Records from a data source:
◇ ◇ ◇ ◇ ◇

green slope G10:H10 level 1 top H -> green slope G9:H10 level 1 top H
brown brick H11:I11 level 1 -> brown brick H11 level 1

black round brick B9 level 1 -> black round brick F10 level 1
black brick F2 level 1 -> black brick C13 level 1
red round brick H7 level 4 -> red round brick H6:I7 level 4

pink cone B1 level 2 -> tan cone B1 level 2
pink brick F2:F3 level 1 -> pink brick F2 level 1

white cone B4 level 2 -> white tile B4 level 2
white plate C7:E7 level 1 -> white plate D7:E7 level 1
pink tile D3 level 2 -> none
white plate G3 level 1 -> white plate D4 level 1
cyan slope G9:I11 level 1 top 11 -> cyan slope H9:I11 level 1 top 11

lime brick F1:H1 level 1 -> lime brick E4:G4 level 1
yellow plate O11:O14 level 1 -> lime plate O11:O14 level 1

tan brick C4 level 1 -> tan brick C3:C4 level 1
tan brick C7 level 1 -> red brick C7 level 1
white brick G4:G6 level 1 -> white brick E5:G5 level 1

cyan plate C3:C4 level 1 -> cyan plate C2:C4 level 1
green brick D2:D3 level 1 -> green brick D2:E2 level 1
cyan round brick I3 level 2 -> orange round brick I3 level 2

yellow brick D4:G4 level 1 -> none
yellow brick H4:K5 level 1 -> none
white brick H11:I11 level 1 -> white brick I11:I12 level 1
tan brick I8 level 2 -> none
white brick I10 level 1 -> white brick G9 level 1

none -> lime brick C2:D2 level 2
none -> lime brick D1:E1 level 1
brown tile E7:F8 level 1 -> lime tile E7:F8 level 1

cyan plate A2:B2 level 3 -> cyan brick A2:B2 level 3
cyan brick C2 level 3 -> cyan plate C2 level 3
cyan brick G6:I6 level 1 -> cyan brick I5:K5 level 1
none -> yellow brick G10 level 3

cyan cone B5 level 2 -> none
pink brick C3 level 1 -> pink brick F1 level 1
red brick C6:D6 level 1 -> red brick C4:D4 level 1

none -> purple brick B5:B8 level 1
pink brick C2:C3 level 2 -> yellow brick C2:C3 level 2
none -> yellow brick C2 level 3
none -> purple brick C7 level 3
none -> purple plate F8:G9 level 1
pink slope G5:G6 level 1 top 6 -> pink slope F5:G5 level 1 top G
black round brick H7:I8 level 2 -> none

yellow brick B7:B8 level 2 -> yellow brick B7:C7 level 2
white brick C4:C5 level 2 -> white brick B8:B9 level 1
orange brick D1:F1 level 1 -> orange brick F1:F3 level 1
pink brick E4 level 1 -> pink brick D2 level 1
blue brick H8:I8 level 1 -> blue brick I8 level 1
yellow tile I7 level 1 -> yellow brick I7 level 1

◇ ◇ ◇ ◇ ◇

## [Task]
Take the entries above and return only the lines from the one with "black round brick B9" to the one with "white plate G3", both included, unchanged.

## [Exercise solution]
black round brick B9 level 1 -> black round brick F10 level 1
black brick F2 level 1 -> black brick C13 level 1
red round brick H7 level 4 -> red round brick H6:I7 level 4

pink cone B1 level 2 -> tan cone B1 level 2
pink brick F2:F3 level 1 -> pink brick F2 level 1

white cone B4 level 2 -> white tile B4 level 2
white plate C7:E7 level 1 -> white plate D7:E7 level 1
pink tile D3 level 2 -> none
white plate G3 level 1 -> white plate D4 level 1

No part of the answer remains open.